(PROBLEM) Within the entries below, every line containing "objects" is to be copied.

(GIVEN RECORDS)
============

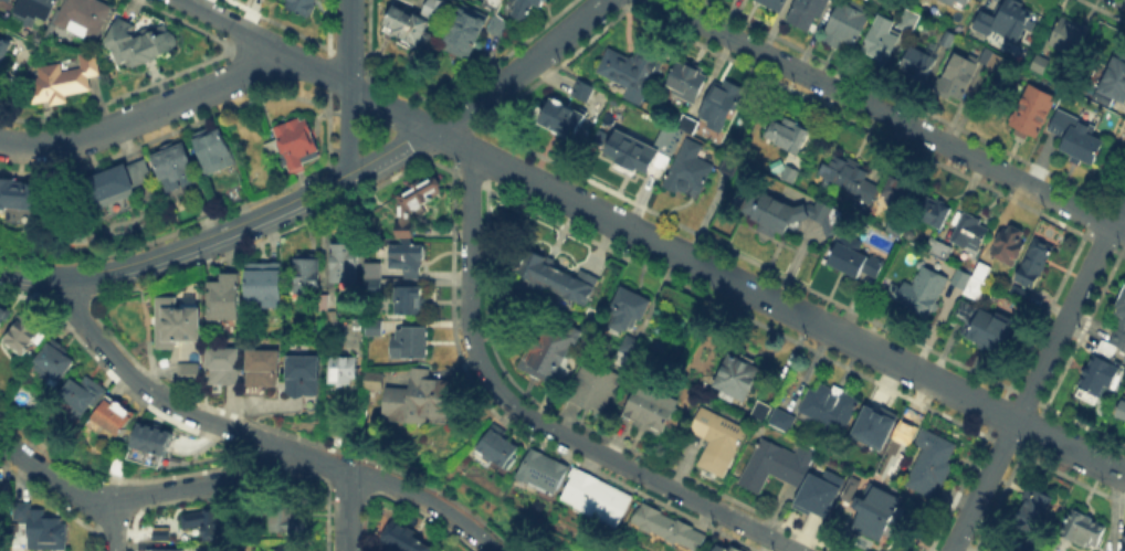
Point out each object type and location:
building: (8, 1)
building: (961, 2)
building: (776, 4)
building: (300, 6)
building: (526, 7)
building: (435, 8)
building: (808, 12)
building: (35, 17)
building: (911, 19)
building: (1004, 19)
building: (85, 20)
building: (3, 21)
building: (847, 25)
building: (406, 26)
building: (474, 30)
building: (1068, 37)
building: (948, 40)
road: (266, 41)
building: (882, 41)
road: (348, 42)
building: (143, 43)
building: (4, 50)
building: (992, 59)
building: (1037, 62)
building: (917, 64)
road: (521, 68)
building: (630, 71)
building: (958, 77)
building: (684, 79)
building: (64, 81)
building: (1114, 84)
building: (583, 92)
building: (720, 105)
building: (1028, 108)
building: (1094, 110)
road: (144, 114)
road: (890, 116)
building: (559, 119)
building: (690, 127)
road: (348, 131)
building: (1073, 133)
building: (788, 134)
building: (668, 140)
building: (295, 147)
road: (390, 153)
building: (215, 155)
building: (637, 156)
building: (777, 165)
building: (727, 170)
building: (176, 172)
building: (688, 174)
building: (787, 177)
building: (848, 181)
building: (123, 183)
building: (16, 191)
building: (416, 205)
building: (916, 206)
building: (788, 214)
building: (894, 232)
building: (969, 233)
road: (210, 239)
building: (1010, 245)
building: (939, 253)
building: (409, 260)
building: (852, 260)
building: (345, 263)
building: (374, 268)
building: (1031, 271)
building: (982, 273)
road: (31, 275)
building: (308, 277)
building: (558, 279)
road: (736, 279)
building: (960, 281)
building: (374, 286)
building: (268, 288)
building: (975, 290)
building: (922, 293)
building: (223, 298)
building: (409, 300)
road: (1070, 309)
building: (4, 316)
building: (178, 325)
building: (1119, 325)
building: (626, 326)
building: (375, 327)
building: (992, 330)
building: (24, 334)
building: (545, 342)
building: (410, 343)
building: (1106, 352)
building: (58, 361)
building: (262, 368)
building: (344, 371)
building: (223, 373)
building: (191, 374)
building: (739, 374)
building: (305, 375)
building: (376, 381)
building: (1096, 381)
building: (594, 387)
building: (81, 396)
building: (425, 399)
building: (761, 406)
building: (828, 406)
road: (176, 409)
building: (1121, 409)
building: (650, 410)
building: (779, 416)
building: (114, 417)
road: (533, 419)
building: (873, 421)
building: (901, 433)
building: (718, 439)
building: (154, 444)
building: (498, 450)
building: (931, 464)
building: (773, 465)
building: (120, 466)
building: (544, 473)
road: (982, 485)
building: (848, 487)
building: (817, 489)
road: (142, 494)
building: (598, 498)
road: (425, 500)
building: (1037, 503)
road: (346, 509)
building: (283, 511)
building: (878, 511)
building: (206, 518)
road: (113, 526)
building: (669, 529)
building: (1084, 529)
building: (44, 530)
building: (167, 533)
building: (405, 540)
building: (1123, 541)
building: (291, 547)
building: (724, 548)
building: (738, 548)
building: (165, 549)

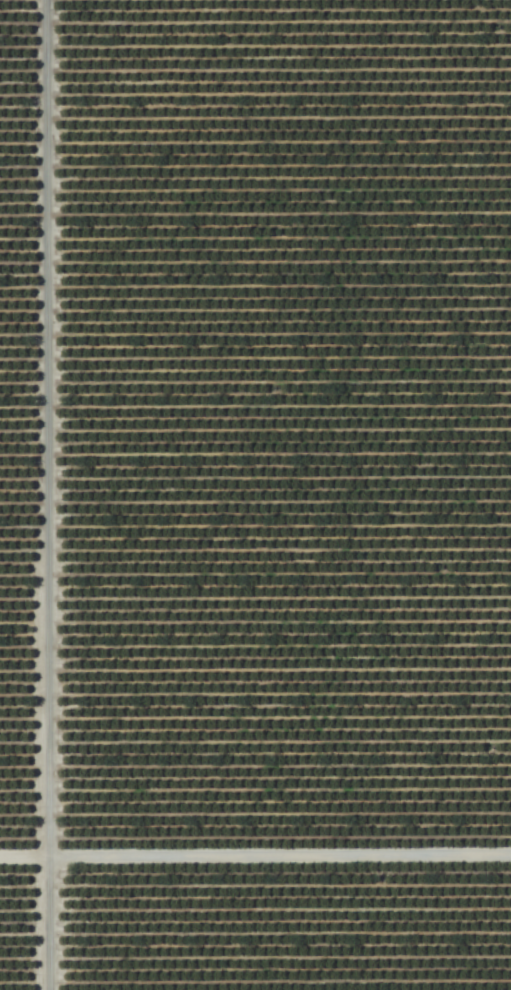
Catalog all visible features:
road: (43, 495)
crop: (255, 495)
road: (255, 859)

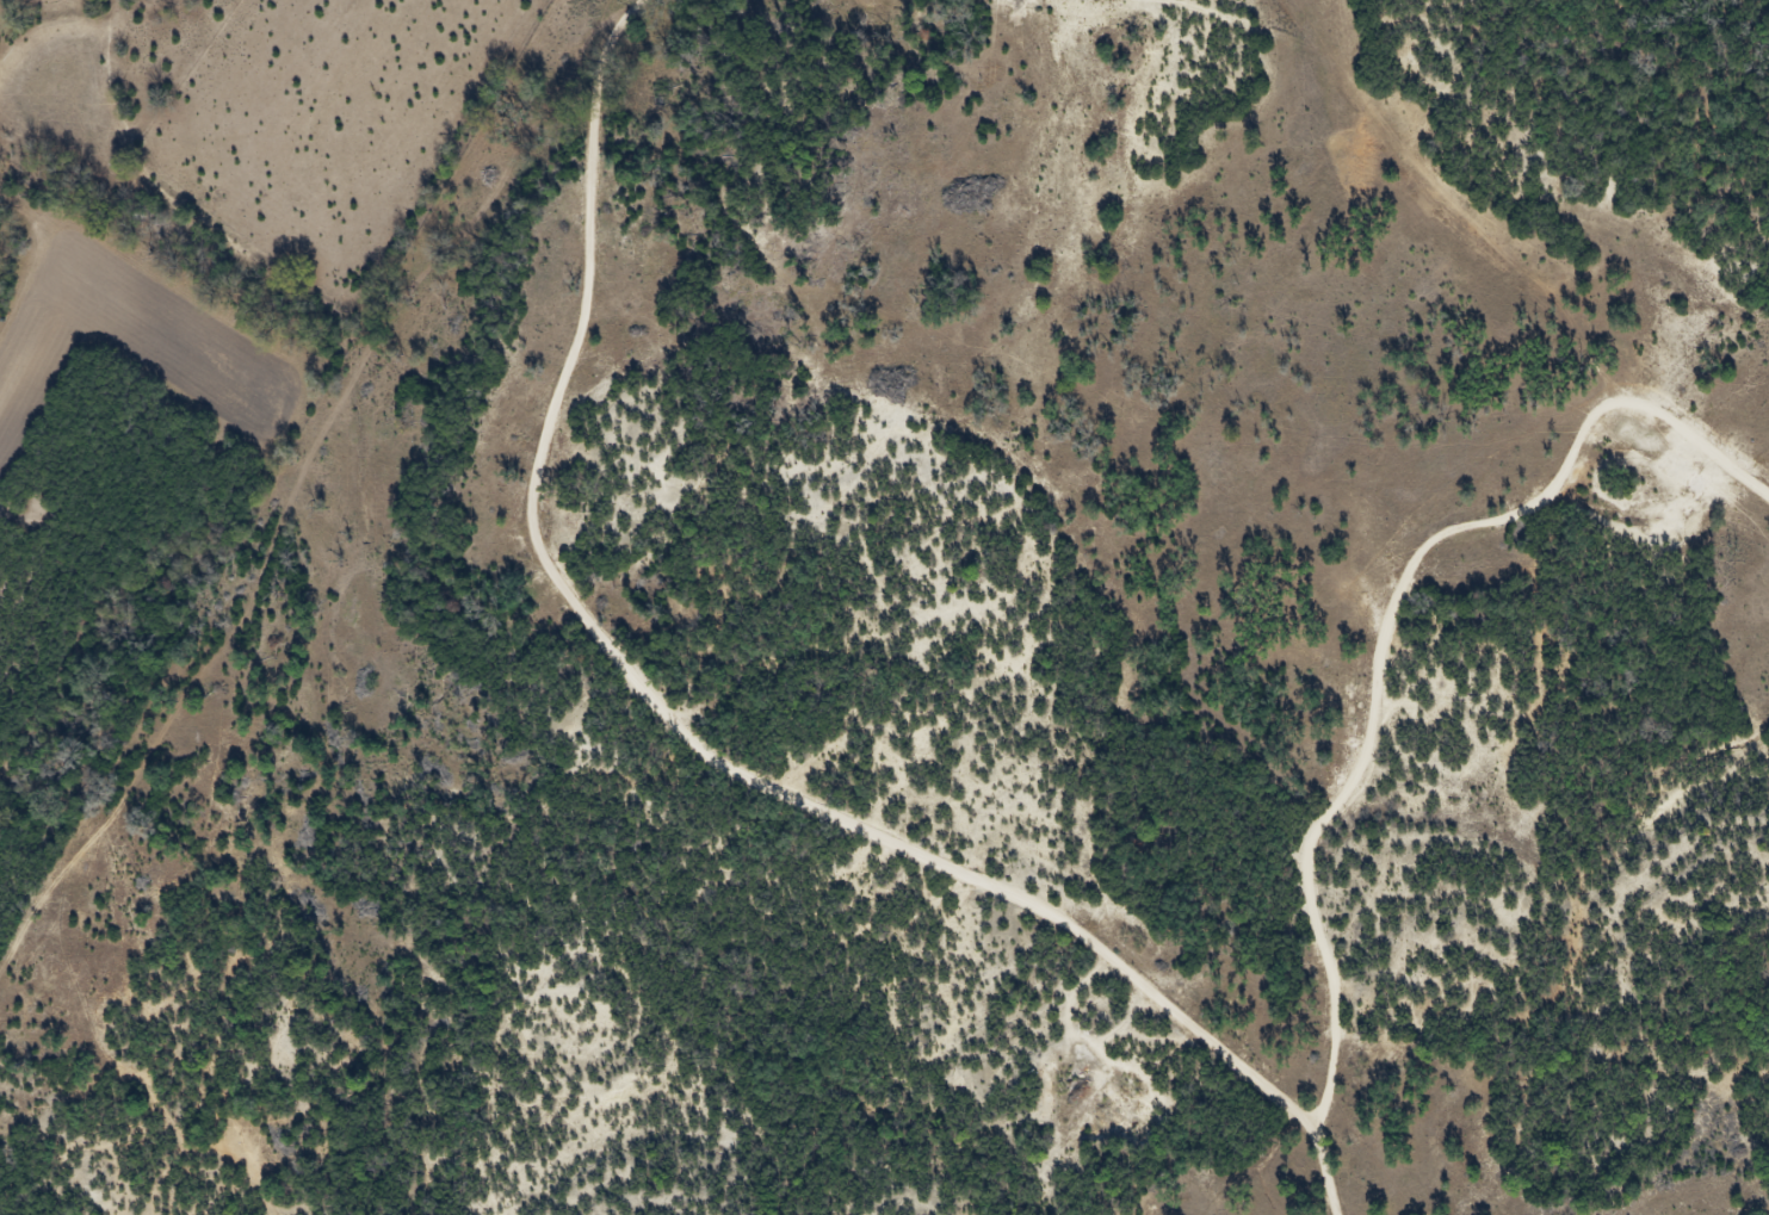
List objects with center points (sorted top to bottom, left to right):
road: (1388, 634)
road: (660, 707)
road: (1318, 1172)

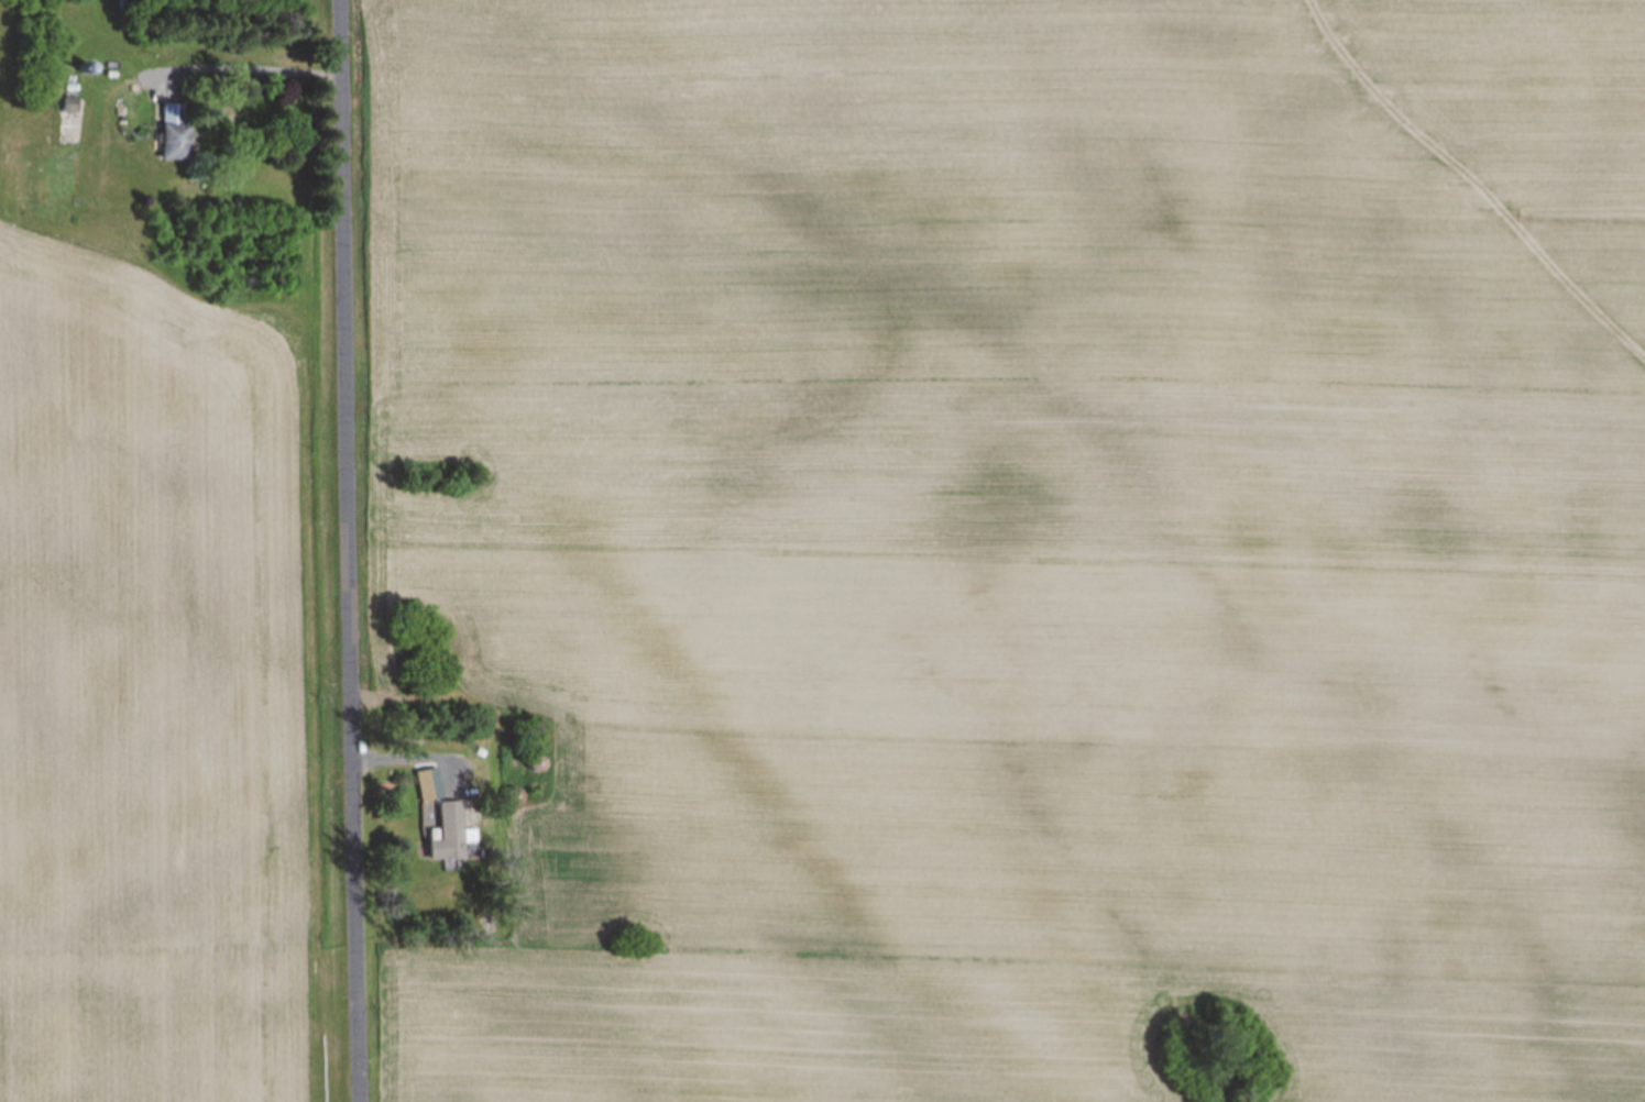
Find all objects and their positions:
building: (176, 143)
road: (353, 551)
building: (535, 765)
building: (430, 787)
building: (449, 835)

============

(EXPECTED ANSWER)
List objects with center points (sorted top to bottom, left to right):
Find all objects and their positions:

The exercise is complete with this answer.